--- START ---

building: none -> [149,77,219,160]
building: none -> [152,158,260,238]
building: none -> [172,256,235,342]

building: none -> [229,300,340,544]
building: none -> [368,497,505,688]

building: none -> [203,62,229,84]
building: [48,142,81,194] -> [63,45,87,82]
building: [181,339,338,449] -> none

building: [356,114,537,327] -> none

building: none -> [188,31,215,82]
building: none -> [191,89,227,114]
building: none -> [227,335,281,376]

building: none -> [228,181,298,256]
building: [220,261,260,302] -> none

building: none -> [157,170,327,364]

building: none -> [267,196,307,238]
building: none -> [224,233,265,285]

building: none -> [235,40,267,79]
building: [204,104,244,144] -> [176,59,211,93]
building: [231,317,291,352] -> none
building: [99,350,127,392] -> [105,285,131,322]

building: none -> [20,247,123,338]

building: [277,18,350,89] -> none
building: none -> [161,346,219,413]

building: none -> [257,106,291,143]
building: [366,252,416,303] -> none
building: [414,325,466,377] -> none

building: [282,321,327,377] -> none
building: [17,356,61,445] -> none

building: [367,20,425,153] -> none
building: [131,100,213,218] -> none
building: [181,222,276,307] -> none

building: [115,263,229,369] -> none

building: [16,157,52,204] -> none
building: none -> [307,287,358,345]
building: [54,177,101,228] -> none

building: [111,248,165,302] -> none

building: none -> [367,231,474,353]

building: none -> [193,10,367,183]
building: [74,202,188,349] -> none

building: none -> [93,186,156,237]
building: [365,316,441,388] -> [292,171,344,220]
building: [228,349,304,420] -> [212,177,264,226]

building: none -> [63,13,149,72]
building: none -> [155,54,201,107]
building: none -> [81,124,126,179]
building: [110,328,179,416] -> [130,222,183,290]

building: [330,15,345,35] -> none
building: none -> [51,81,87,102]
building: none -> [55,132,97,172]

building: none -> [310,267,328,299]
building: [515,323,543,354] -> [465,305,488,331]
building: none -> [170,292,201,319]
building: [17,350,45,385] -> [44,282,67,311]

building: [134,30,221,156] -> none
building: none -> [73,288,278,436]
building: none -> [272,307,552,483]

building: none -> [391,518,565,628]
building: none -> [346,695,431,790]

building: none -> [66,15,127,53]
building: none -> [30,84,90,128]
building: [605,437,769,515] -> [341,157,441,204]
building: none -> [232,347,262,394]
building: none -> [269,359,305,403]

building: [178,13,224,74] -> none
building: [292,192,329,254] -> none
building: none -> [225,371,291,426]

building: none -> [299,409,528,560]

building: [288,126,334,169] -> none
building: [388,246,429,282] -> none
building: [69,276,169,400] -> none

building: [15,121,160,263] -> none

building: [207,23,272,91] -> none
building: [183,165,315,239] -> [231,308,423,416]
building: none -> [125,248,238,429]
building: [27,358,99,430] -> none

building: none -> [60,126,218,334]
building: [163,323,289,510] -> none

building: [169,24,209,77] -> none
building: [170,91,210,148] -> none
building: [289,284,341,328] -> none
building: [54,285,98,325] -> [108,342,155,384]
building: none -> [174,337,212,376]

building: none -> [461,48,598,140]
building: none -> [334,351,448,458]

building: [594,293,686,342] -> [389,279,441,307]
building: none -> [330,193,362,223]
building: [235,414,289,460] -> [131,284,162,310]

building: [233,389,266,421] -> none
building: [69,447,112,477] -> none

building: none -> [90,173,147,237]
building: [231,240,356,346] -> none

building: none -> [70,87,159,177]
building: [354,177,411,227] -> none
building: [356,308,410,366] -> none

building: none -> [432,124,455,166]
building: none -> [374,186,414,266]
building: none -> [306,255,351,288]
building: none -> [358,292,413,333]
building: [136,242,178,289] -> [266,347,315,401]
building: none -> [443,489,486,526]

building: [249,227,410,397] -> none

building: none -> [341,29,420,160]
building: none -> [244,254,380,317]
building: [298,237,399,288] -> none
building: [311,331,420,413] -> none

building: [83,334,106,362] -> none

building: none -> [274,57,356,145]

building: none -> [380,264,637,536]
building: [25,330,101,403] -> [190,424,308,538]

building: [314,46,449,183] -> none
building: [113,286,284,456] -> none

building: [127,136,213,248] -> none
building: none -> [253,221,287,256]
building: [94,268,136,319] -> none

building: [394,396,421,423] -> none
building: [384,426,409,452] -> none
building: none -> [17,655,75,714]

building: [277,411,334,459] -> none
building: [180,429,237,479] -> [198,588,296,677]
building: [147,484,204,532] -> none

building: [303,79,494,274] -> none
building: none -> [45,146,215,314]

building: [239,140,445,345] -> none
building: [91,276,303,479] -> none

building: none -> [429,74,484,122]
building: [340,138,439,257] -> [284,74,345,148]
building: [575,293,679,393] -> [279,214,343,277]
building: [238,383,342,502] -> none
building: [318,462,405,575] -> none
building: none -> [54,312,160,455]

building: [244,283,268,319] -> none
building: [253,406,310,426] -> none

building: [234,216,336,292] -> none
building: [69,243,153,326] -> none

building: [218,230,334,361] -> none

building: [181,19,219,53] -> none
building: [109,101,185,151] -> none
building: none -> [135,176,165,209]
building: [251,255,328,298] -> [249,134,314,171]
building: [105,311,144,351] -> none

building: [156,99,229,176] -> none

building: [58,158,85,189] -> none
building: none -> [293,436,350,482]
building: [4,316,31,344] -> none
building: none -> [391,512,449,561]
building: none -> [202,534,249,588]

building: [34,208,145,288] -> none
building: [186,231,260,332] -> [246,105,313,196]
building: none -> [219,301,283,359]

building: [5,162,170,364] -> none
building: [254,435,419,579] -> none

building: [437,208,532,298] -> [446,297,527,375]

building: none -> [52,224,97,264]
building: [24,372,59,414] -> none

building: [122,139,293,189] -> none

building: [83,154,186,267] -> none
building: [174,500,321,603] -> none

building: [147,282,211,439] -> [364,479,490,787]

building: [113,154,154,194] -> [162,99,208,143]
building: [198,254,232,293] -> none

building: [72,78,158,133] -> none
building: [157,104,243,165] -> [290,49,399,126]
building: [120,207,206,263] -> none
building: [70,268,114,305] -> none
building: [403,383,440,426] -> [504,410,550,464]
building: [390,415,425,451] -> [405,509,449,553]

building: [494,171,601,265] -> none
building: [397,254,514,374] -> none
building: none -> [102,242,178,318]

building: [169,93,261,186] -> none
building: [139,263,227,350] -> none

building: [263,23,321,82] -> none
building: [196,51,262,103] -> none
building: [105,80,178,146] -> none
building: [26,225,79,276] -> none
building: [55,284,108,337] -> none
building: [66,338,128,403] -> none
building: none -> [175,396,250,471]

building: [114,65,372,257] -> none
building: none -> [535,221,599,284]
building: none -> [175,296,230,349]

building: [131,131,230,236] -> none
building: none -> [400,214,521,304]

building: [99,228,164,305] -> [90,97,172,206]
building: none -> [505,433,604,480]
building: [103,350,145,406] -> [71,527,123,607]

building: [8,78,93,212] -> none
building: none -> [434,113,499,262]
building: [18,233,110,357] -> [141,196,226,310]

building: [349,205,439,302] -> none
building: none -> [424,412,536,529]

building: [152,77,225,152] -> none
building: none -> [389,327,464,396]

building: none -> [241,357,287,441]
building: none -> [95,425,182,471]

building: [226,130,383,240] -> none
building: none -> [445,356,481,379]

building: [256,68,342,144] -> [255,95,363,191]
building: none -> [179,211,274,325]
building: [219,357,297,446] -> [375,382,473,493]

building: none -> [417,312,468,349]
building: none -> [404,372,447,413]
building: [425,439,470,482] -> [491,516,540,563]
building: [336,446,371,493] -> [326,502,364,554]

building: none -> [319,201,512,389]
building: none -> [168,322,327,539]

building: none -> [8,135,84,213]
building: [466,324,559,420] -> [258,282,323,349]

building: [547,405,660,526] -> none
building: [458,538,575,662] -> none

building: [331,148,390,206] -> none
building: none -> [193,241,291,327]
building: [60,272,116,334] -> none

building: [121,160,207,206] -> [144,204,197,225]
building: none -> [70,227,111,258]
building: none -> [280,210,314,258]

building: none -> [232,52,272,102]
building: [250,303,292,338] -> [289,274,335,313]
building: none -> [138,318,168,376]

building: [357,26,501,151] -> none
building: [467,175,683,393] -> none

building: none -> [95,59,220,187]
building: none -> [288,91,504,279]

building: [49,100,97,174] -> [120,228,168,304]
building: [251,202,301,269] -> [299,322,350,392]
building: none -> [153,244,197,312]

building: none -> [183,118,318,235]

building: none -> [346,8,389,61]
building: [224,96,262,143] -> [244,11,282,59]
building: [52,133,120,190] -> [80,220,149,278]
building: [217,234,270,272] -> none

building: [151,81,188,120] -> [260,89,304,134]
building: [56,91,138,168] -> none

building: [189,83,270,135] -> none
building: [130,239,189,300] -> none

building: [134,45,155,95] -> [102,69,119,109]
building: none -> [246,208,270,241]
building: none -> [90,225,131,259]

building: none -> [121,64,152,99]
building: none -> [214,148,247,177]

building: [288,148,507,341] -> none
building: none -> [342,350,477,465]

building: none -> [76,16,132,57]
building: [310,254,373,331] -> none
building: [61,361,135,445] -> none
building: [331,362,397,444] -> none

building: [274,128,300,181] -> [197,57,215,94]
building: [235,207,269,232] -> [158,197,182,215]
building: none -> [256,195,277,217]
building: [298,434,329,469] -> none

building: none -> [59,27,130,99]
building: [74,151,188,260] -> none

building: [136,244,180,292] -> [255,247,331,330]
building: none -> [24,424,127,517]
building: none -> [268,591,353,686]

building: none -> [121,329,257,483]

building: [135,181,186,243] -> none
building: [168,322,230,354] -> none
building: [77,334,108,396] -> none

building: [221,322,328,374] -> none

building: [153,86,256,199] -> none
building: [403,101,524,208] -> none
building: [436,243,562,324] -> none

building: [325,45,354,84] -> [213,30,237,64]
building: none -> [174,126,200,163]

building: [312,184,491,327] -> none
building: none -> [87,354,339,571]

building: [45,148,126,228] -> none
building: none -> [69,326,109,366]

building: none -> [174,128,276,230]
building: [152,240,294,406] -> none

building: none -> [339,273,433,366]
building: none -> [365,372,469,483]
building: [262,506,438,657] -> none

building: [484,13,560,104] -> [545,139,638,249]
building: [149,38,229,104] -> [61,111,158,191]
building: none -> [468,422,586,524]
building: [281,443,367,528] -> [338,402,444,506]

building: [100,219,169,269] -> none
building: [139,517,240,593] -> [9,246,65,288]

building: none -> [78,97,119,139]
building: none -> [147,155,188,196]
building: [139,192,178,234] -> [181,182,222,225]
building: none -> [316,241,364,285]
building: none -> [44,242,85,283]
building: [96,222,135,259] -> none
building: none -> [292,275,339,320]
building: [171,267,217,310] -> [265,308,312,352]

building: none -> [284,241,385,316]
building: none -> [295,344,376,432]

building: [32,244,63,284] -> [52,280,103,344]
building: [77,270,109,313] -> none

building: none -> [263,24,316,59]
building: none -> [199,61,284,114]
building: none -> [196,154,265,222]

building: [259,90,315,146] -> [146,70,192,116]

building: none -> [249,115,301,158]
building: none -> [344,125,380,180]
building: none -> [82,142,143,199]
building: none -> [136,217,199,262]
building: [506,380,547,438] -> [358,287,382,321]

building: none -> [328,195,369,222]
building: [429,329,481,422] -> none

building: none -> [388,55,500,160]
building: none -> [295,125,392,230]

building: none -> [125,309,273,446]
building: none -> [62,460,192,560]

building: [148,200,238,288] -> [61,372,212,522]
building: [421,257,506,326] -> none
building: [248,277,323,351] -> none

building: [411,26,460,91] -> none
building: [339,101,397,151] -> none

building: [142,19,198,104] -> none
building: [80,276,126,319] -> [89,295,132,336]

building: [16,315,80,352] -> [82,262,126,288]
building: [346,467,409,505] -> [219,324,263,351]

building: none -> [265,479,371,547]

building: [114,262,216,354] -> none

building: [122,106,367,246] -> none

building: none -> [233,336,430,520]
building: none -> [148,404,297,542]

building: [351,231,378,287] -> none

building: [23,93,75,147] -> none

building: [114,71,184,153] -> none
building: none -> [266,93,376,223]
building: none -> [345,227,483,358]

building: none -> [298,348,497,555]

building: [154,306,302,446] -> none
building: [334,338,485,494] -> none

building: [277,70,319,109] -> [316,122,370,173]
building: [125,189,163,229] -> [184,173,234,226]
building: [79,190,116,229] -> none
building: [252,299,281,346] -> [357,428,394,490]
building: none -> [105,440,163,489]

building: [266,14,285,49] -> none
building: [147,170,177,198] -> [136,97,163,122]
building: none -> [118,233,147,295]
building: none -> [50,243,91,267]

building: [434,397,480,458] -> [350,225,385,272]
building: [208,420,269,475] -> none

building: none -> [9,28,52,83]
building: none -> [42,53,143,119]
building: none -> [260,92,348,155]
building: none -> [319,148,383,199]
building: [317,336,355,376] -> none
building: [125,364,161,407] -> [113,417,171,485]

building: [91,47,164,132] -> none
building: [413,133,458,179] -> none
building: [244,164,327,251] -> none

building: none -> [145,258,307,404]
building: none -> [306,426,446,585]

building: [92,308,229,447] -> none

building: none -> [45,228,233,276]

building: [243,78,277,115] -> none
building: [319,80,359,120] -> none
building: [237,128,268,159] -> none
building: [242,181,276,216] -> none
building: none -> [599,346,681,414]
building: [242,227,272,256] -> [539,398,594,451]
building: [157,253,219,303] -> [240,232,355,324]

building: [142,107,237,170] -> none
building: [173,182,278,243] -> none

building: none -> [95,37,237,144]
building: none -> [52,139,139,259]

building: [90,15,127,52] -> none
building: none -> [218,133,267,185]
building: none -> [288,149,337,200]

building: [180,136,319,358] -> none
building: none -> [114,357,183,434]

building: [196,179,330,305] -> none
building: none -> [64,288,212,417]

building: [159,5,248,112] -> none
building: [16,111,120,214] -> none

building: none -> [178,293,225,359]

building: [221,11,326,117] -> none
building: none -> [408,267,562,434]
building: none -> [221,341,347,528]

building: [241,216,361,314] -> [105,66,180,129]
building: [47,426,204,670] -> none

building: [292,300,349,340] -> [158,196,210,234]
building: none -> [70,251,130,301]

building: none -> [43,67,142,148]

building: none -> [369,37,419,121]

--- END ---

**Work required:** Restate, word for word and without additions, every line from the top of the listing above through the line that contains "building: none -> [55,132,97,172]".

**Exercise output:**
building: none -> [149,77,219,160]
building: none -> [152,158,260,238]
building: none -> [172,256,235,342]

building: none -> [229,300,340,544]
building: none -> [368,497,505,688]

building: none -> [203,62,229,84]
building: [48,142,81,194] -> [63,45,87,82]
building: [181,339,338,449] -> none

building: [356,114,537,327] -> none

building: none -> [188,31,215,82]
building: none -> [191,89,227,114]
building: none -> [227,335,281,376]

building: none -> [228,181,298,256]
building: [220,261,260,302] -> none

building: none -> [157,170,327,364]

building: none -> [267,196,307,238]
building: none -> [224,233,265,285]

building: none -> [235,40,267,79]
building: [204,104,244,144] -> [176,59,211,93]
building: [231,317,291,352] -> none
building: [99,350,127,392] -> [105,285,131,322]

building: none -> [20,247,123,338]

building: [277,18,350,89] -> none
building: none -> [161,346,219,413]

building: none -> [257,106,291,143]
building: [366,252,416,303] -> none
building: [414,325,466,377] -> none

building: [282,321,327,377] -> none
building: [17,356,61,445] -> none

building: [367,20,425,153] -> none
building: [131,100,213,218] -> none
building: [181,222,276,307] -> none

building: [115,263,229,369] -> none

building: [16,157,52,204] -> none
building: none -> [307,287,358,345]
building: [54,177,101,228] -> none

building: [111,248,165,302] -> none

building: none -> [367,231,474,353]

building: none -> [193,10,367,183]
building: [74,202,188,349] -> none

building: none -> [93,186,156,237]
building: [365,316,441,388] -> [292,171,344,220]
building: [228,349,304,420] -> [212,177,264,226]

building: none -> [63,13,149,72]
building: none -> [155,54,201,107]
building: none -> [81,124,126,179]
building: [110,328,179,416] -> [130,222,183,290]

building: [330,15,345,35] -> none
building: none -> [51,81,87,102]
building: none -> [55,132,97,172]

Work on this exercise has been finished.